> **WHAT THE EXERCISE ASKS**: For the entries below, the result should be an exact transcription of the lines from the one with "R1: 22k (+5V, IC1/MCLR)" up to and including the one with "Q1: PMOS BS250", and only those.

___ DATA SHOWN ___

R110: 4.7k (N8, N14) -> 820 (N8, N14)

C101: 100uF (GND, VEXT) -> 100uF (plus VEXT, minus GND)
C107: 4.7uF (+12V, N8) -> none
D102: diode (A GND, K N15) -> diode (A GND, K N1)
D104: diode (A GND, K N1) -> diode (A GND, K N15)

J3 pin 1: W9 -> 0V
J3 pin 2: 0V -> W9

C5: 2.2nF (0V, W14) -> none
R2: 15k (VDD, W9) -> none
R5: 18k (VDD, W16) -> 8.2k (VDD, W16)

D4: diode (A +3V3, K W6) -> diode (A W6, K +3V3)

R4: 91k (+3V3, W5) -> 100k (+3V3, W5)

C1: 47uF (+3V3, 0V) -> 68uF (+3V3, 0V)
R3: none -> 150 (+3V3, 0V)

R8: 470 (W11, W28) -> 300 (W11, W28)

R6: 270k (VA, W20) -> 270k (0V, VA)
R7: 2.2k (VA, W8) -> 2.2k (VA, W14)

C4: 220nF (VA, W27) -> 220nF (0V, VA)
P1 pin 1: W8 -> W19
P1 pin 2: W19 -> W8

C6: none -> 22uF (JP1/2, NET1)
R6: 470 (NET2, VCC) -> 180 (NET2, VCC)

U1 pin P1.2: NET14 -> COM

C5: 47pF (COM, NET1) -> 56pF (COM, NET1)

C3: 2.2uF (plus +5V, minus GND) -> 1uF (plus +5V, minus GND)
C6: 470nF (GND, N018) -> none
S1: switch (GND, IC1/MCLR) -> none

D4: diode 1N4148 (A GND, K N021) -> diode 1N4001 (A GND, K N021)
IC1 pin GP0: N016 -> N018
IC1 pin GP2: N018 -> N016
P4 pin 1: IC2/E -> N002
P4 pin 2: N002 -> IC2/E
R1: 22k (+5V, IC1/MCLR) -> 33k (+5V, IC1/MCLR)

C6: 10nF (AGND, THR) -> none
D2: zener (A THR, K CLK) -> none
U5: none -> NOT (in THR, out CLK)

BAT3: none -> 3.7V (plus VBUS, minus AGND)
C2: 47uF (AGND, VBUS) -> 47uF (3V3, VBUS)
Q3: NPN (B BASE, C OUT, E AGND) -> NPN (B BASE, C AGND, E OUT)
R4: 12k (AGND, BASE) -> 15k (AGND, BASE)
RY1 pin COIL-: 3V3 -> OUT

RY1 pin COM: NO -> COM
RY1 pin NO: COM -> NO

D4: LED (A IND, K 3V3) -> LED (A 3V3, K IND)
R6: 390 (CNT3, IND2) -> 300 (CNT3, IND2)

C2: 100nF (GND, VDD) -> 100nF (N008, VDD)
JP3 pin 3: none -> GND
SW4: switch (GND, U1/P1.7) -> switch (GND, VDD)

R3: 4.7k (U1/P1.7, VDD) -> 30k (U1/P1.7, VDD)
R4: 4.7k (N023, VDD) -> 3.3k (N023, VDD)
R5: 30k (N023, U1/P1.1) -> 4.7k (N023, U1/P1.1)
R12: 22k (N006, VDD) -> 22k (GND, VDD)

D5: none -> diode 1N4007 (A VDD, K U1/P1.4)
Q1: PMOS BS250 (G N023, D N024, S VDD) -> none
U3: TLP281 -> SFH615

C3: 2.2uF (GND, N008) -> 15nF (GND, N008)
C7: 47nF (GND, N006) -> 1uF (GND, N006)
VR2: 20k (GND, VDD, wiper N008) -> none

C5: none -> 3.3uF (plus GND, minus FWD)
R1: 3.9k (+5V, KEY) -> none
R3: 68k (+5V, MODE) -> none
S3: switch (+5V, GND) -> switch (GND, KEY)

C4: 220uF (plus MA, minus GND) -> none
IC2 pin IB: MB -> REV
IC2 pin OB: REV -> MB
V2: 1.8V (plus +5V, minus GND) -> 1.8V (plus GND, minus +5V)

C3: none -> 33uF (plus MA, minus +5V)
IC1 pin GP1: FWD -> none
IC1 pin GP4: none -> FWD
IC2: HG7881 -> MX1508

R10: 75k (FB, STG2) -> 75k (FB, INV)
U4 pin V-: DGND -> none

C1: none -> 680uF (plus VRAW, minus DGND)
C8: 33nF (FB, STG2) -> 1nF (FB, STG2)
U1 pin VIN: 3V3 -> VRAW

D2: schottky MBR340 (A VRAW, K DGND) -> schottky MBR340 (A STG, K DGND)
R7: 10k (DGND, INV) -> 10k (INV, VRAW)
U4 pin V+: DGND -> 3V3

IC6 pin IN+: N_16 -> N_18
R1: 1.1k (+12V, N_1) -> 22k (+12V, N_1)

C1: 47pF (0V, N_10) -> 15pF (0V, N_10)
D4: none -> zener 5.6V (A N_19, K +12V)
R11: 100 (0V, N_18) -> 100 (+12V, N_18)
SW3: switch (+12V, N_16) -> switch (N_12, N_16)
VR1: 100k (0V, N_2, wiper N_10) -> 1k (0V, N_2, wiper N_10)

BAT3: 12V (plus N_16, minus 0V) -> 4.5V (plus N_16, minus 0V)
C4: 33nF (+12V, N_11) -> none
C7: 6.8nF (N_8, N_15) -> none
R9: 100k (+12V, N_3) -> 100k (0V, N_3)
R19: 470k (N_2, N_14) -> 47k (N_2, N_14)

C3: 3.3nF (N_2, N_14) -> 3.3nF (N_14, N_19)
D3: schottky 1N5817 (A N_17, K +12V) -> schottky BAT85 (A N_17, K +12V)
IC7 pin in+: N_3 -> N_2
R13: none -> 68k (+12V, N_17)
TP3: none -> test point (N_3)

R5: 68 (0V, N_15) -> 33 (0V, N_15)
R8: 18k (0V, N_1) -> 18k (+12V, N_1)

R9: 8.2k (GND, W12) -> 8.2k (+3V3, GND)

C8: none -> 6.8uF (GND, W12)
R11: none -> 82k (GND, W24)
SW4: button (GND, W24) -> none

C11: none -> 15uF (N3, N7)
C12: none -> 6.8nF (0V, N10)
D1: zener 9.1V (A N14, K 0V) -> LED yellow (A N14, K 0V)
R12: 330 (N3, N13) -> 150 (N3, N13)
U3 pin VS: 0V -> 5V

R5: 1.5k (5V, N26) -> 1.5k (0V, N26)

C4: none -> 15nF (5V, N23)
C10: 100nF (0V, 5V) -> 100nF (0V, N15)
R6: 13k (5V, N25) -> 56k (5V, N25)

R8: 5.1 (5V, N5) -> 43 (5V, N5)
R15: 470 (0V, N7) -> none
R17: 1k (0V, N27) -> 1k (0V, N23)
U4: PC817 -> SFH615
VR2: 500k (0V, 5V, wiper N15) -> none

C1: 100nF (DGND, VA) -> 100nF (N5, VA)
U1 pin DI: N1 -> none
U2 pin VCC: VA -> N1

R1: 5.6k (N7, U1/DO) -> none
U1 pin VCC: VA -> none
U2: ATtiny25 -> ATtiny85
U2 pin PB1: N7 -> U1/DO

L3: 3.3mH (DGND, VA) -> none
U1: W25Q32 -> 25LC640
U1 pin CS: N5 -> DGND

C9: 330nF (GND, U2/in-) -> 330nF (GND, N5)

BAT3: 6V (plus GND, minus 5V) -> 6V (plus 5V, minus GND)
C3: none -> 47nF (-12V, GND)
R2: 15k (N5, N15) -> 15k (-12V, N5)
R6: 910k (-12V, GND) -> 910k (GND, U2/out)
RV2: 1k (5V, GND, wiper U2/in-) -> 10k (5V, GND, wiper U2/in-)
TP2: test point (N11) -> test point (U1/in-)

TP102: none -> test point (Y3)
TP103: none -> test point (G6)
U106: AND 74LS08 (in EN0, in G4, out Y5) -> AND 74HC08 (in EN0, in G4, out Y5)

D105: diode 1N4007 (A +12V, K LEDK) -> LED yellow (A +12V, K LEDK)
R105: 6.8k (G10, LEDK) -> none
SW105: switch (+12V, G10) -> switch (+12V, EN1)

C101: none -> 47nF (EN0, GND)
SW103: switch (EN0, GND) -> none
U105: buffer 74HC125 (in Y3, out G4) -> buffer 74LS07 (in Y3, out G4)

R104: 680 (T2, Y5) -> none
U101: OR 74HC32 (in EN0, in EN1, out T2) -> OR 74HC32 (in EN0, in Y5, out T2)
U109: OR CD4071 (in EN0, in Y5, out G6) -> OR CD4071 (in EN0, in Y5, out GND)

___

> **EXERCISE SOLUTION**:
R1: 22k (+5V, IC1/MCLR) -> 33k (+5V, IC1/MCLR)

C6: 10nF (AGND, THR) -> none
D2: zener (A THR, K CLK) -> none
U5: none -> NOT (in THR, out CLK)

BAT3: none -> 3.7V (plus VBUS, minus AGND)
C2: 47uF (AGND, VBUS) -> 47uF (3V3, VBUS)
Q3: NPN (B BASE, C OUT, E AGND) -> NPN (B BASE, C AGND, E OUT)
R4: 12k (AGND, BASE) -> 15k (AGND, BASE)
RY1 pin COIL-: 3V3 -> OUT

RY1 pin COM: NO -> COM
RY1 pin NO: COM -> NO

D4: LED (A IND, K 3V3) -> LED (A 3V3, K IND)
R6: 390 (CNT3, IND2) -> 300 (CNT3, IND2)

C2: 100nF (GND, VDD) -> 100nF (N008, VDD)
JP3 pin 3: none -> GND
SW4: switch (GND, U1/P1.7) -> switch (GND, VDD)

R3: 4.7k (U1/P1.7, VDD) -> 30k (U1/P1.7, VDD)
R4: 4.7k (N023, VDD) -> 3.3k (N023, VDD)
R5: 30k (N023, U1/P1.1) -> 4.7k (N023, U1/P1.1)
R12: 22k (N006, VDD) -> 22k (GND, VDD)

D5: none -> diode 1N4007 (A VDD, K U1/P1.4)
Q1: PMOS BS250 (G N023, D N024, S VDD) -> none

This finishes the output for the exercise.